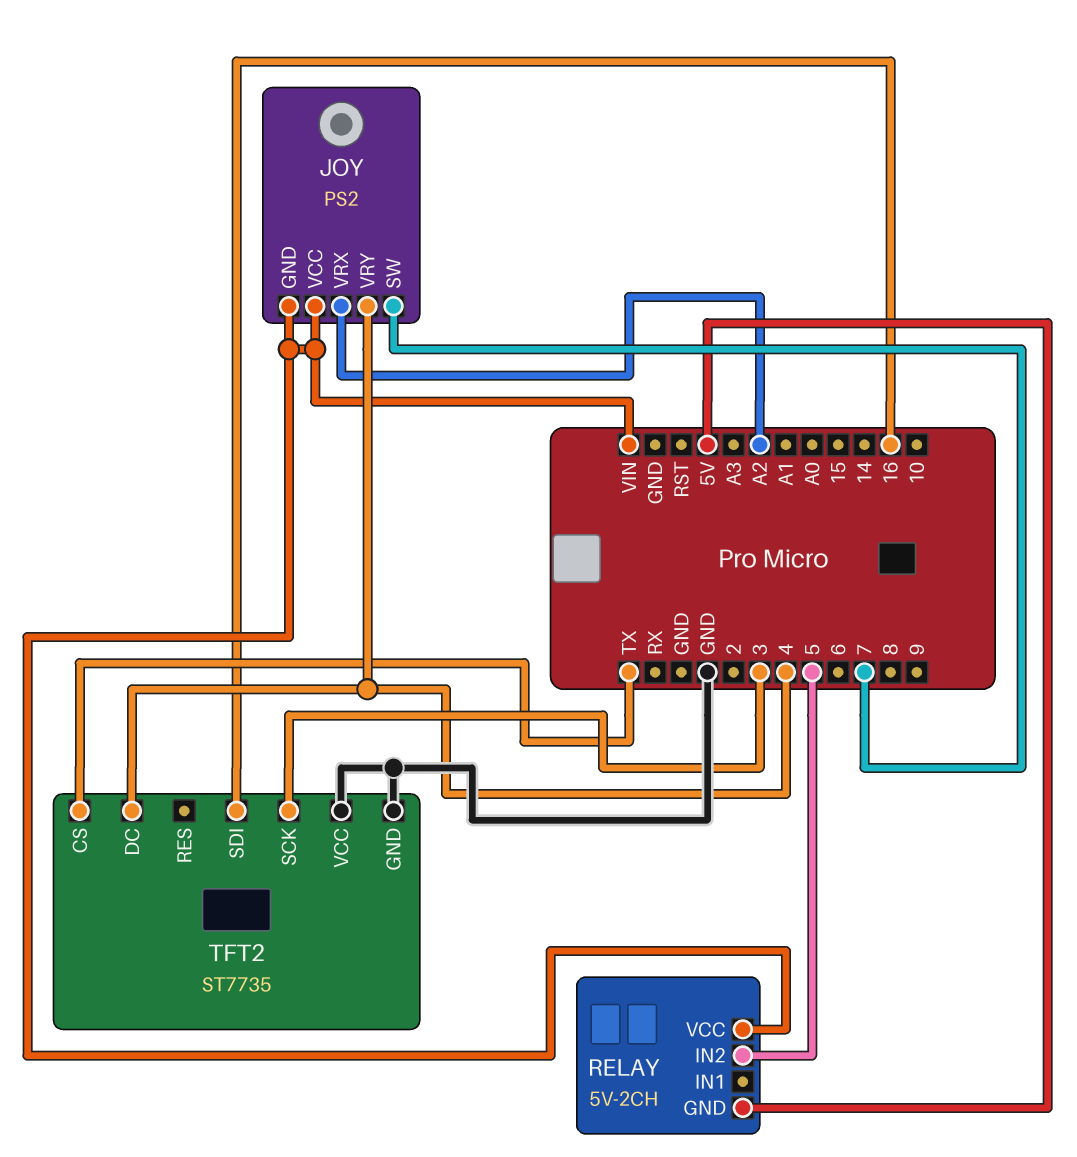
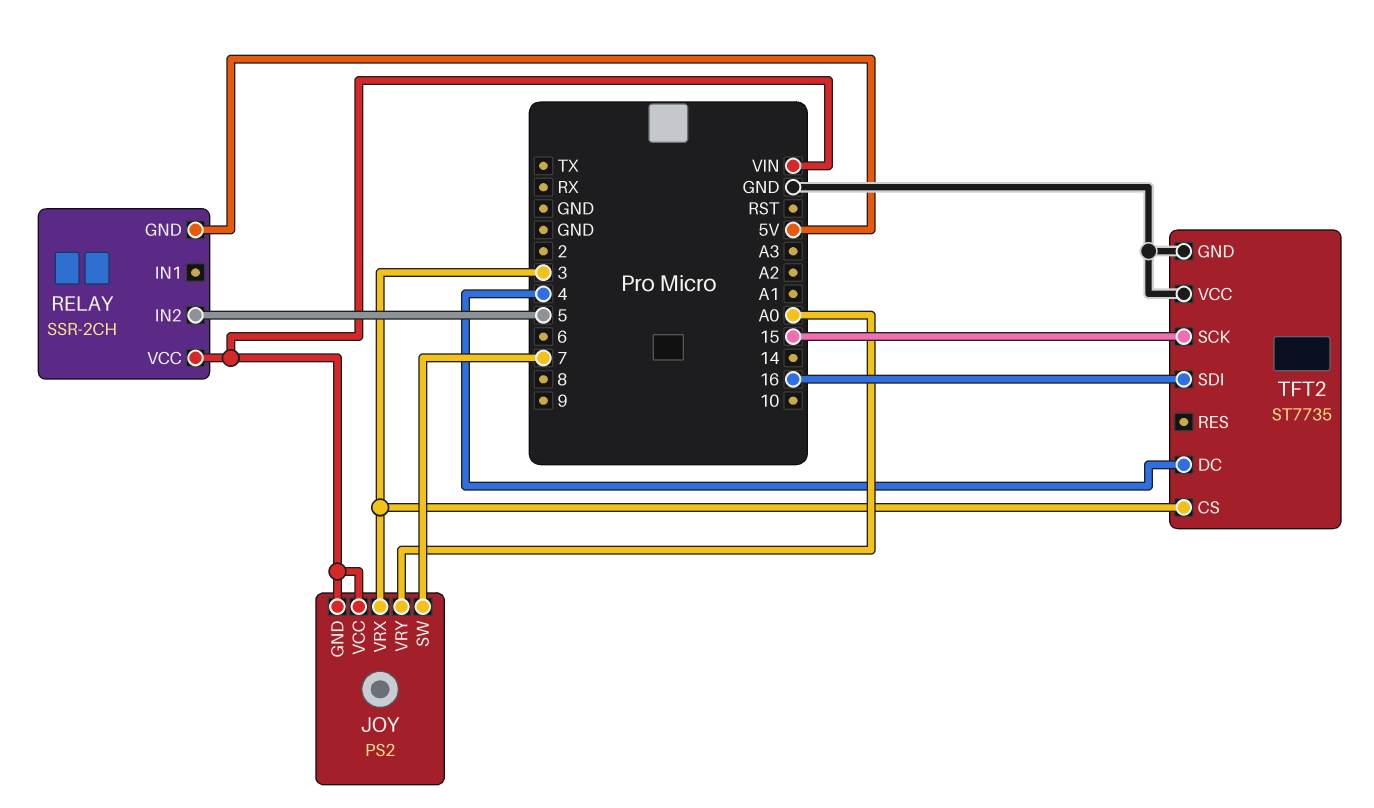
JOY pin VRX: A2 -> 3
JOY pin VRY: 4 -> A0
RELAY: 5V-2CH -> SSR-2CH
TFT2 pin CS: TX -> 3
TFT2 pin SCK: 3 -> 15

◇ ◇ ◇ ◇ ◇

» TASK DESCRIPTION
Copy out the listing word for word and skip its pictures.

» ANSWER BELOW
JOY pin VRX: A2 -> 3
JOY pin VRY: 4 -> A0
RELAY: 5V-2CH -> SSR-2CH
TFT2 pin CS: TX -> 3
TFT2 pin SCK: 3 -> 15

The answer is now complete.